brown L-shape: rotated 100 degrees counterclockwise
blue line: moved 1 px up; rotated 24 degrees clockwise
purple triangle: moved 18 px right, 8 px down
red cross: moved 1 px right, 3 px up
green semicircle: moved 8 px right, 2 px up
...
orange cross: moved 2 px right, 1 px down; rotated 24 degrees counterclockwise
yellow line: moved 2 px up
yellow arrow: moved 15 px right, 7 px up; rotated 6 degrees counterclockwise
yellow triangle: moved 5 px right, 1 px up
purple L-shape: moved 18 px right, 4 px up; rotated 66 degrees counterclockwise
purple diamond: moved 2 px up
==
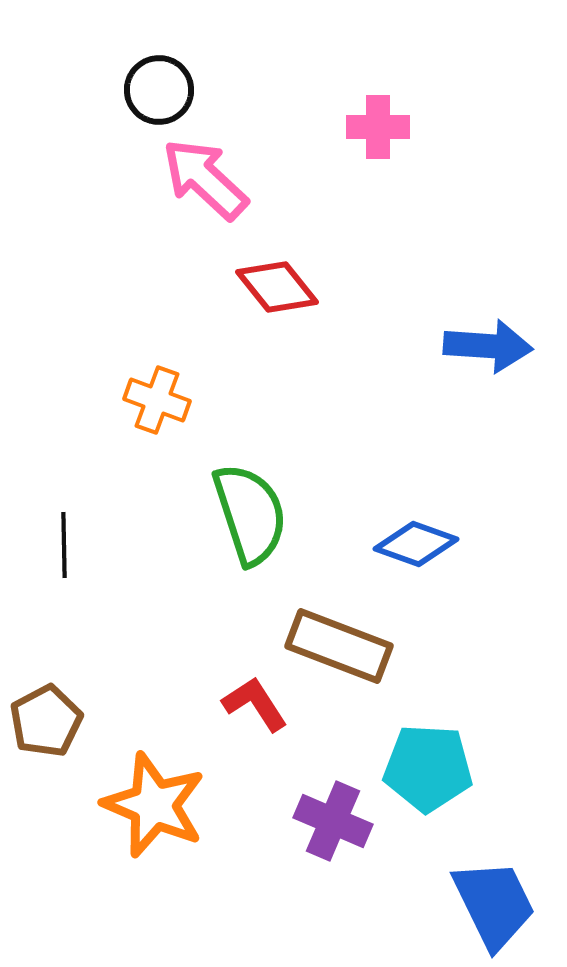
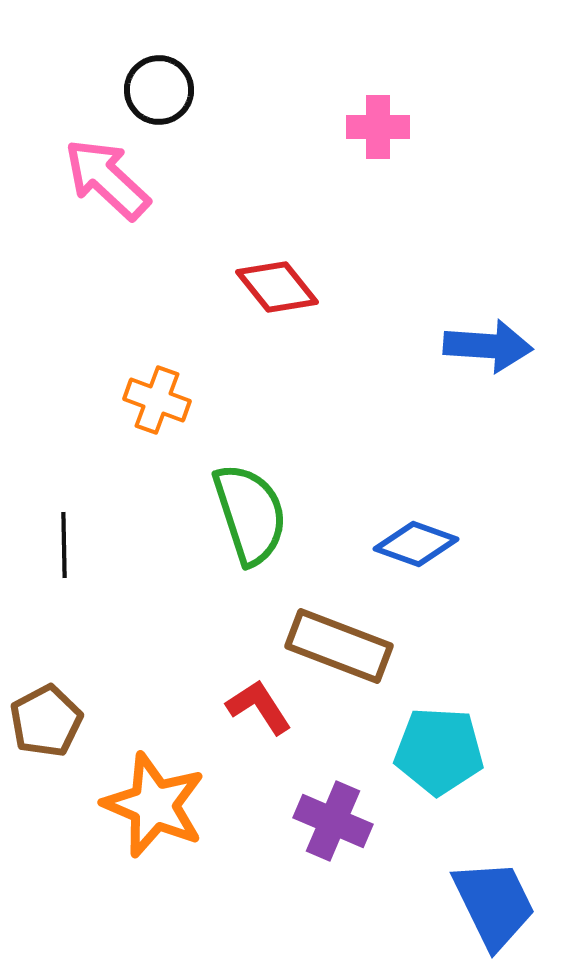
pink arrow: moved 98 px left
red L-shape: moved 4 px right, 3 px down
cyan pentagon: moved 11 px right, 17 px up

◆ **BRIEF**
Within the listing above, locate the line containing "yellow triangle: moved 5 px right, 1 px up" and the line containing "purple diamond: moved 2 px up". Reproduce those two lines and all lines between them exactly, with nothing added.

◆ **REPLY**
yellow triangle: moved 5 px right, 1 px up
purple L-shape: moved 18 px right, 4 px up; rotated 66 degrees counterclockwise
purple diamond: moved 2 px up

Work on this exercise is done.